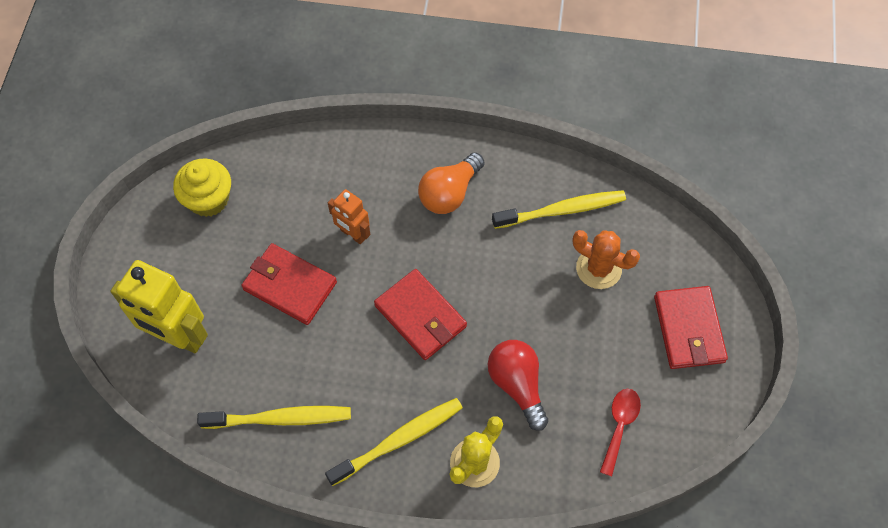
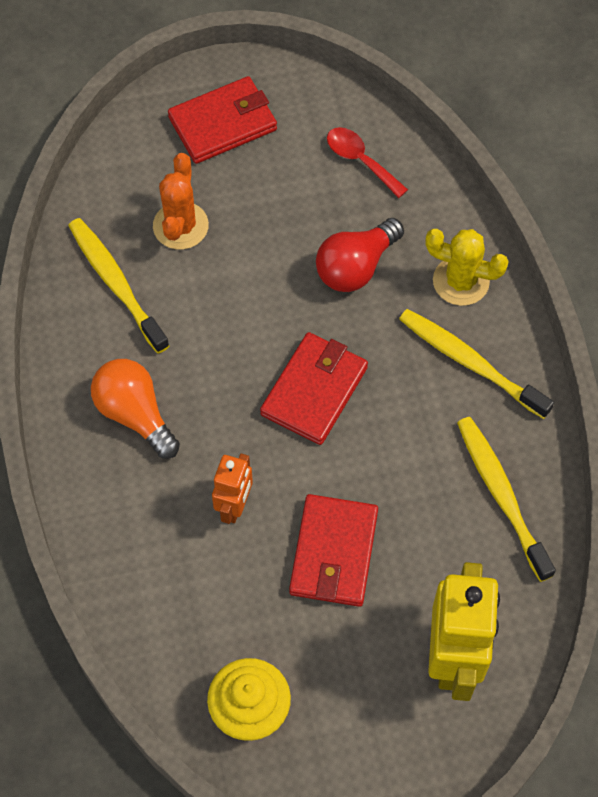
camera: 110 degrees left, 0 degrees up
orange light bulb [418,152,485,214] -> orange light bulb turned 150 degrees counterclockwise [91,359,180,459]
red spoon [600,389,641,476] -> red spoon turned 45 degrees clockwise [327,127,408,198]

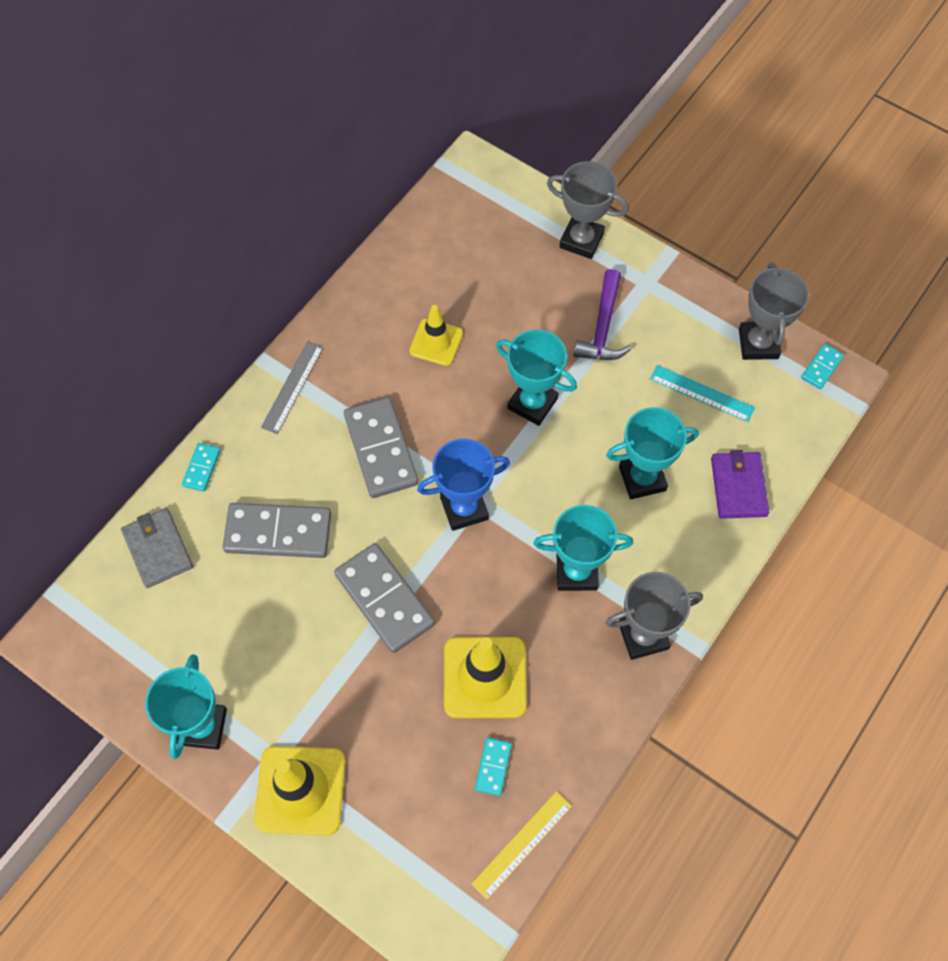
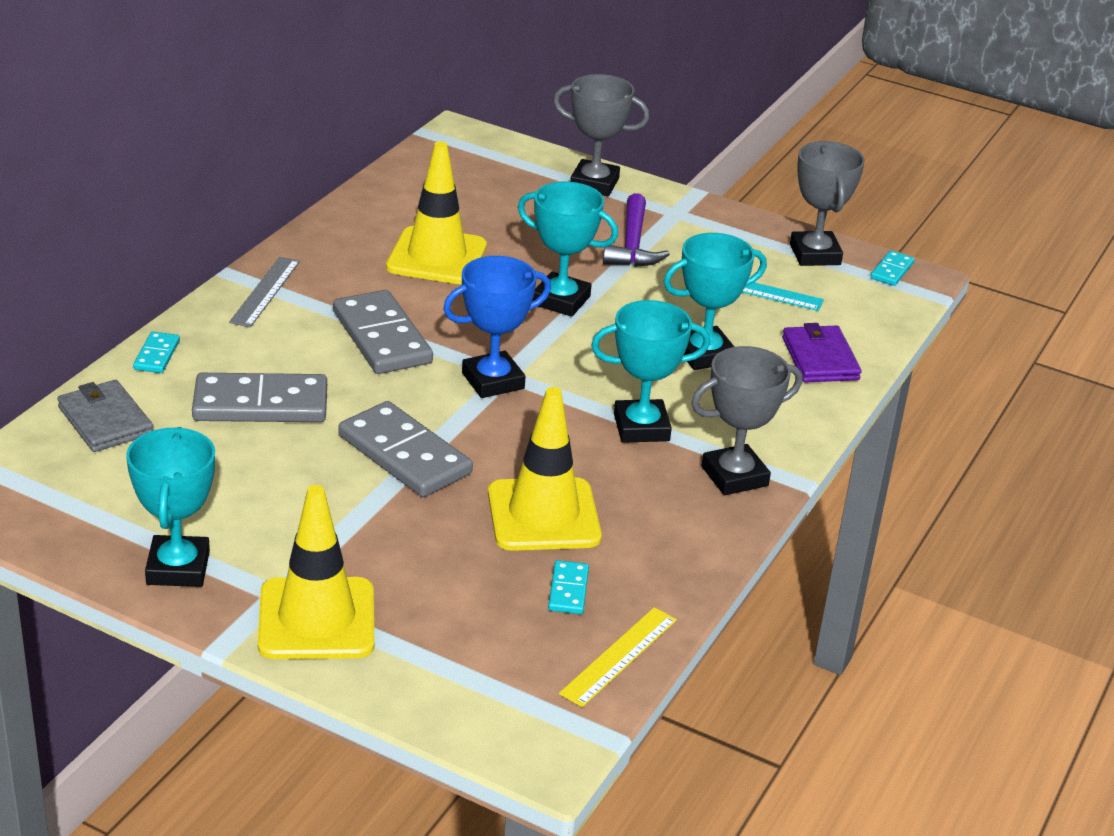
camera: 10 degrees left, 30 degrees down
yellow traffic cone [409,305,463,366] -> yellow traffic cone [386,141,487,284], size x1.61

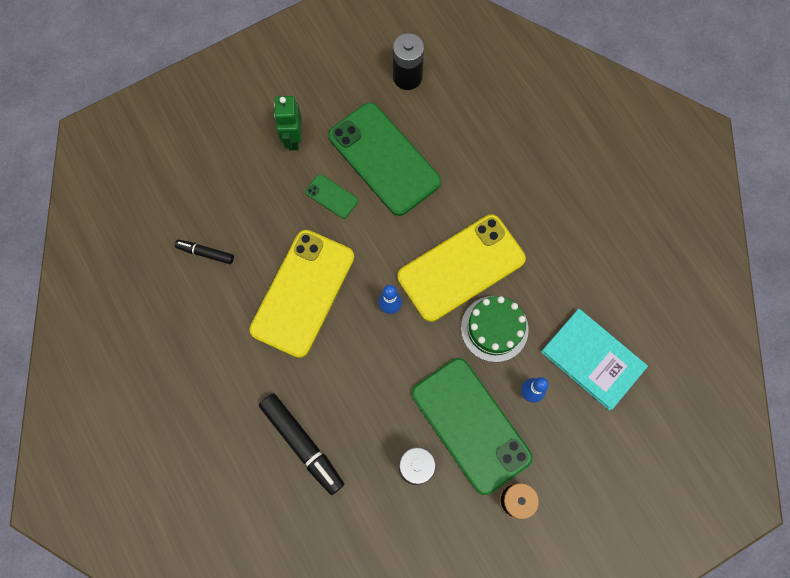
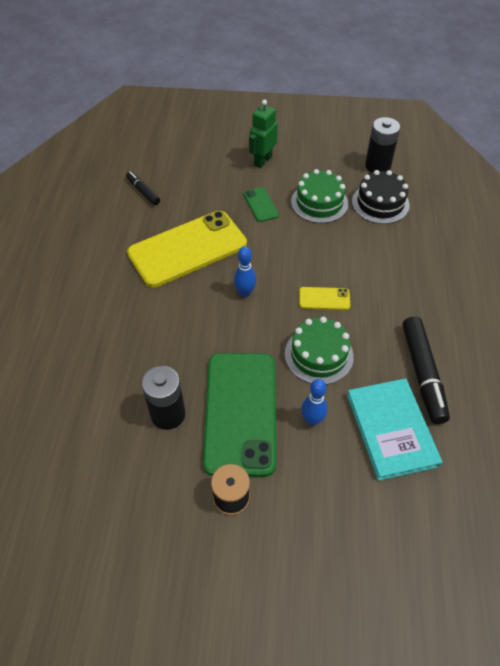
camera: 35 degrees right, 20 degrees down
black marker [259,394,344,495] -> black marker moved to [402,316,450,424]
green phone [328,103,441,216] -> green cake [291,169,348,223]
yellow phone [397,215,526,322] -> yellow phone [299,287,350,310], size x0.43
none -> black cake [352,170,410,224]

□ □ □ □ □ □ □

Exercise details -> Where an entry contains an image, leave the image out; otherwise retype everything exactly.

Answer for this exercise ->
camera: 110 degrees left, 0 degrees up
orange light bulb [418,152,485,214] -> orange light bulb turned 150 degrees counterclockwise [91,359,180,459]
red spoon [600,389,641,476] -> red spoon turned 45 degrees clockwise [327,127,408,198]

camera: 10 degrees left, 30 degrees down
yellow traffic cone [409,305,463,366] -> yellow traffic cone [386,141,487,284], size x1.61

camera: 35 degrees right, 20 degrees down
black marker [259,394,344,495] -> black marker moved to [402,316,450,424]
green phone [328,103,441,216] -> green cake [291,169,348,223]
yellow phone [397,215,526,322] -> yellow phone [299,287,350,310], size x0.43
none -> black cake [352,170,410,224]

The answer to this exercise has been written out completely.